- LISTING
## BEGIN
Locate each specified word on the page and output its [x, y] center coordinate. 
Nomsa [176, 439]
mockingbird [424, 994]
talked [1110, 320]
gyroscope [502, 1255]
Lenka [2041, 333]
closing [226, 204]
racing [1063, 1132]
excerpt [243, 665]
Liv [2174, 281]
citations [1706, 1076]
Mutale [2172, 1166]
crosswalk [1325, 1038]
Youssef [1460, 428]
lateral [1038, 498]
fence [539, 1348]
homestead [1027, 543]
## END
Recast the entries above as a Markdown table with two columns, "Row" and "Line," giving each line its number and omitting blank lines.

- RESULT
| Row | Line |
|---|---|
| 1 | Locate each specified word on the page and output its [x, y] center coordinate.  |
| 2 | Nomsa [176, 439] |
| 3 | mockingbird [424, 994] |
| 4 | talked [1110, 320] |
| 5 | gyroscope [502, 1255] |
| 6 | Lenka [2041, 333] |
| 7 | closing [226, 204] |
| 8 | racing [1063, 1132] |
| 9 | excerpt [243, 665] |
| 10 | Liv [2174, 281] |
| 11 | citations [1706, 1076] |
| 12 | Mutale [2172, 1166] |
| 13 | crosswalk [1325, 1038] |
| 14 | Youssef [1460, 428] |
| 15 | lateral [1038, 498] |
| 16 | fence [539, 1348] |
| 17 | homestead [1027, 543] |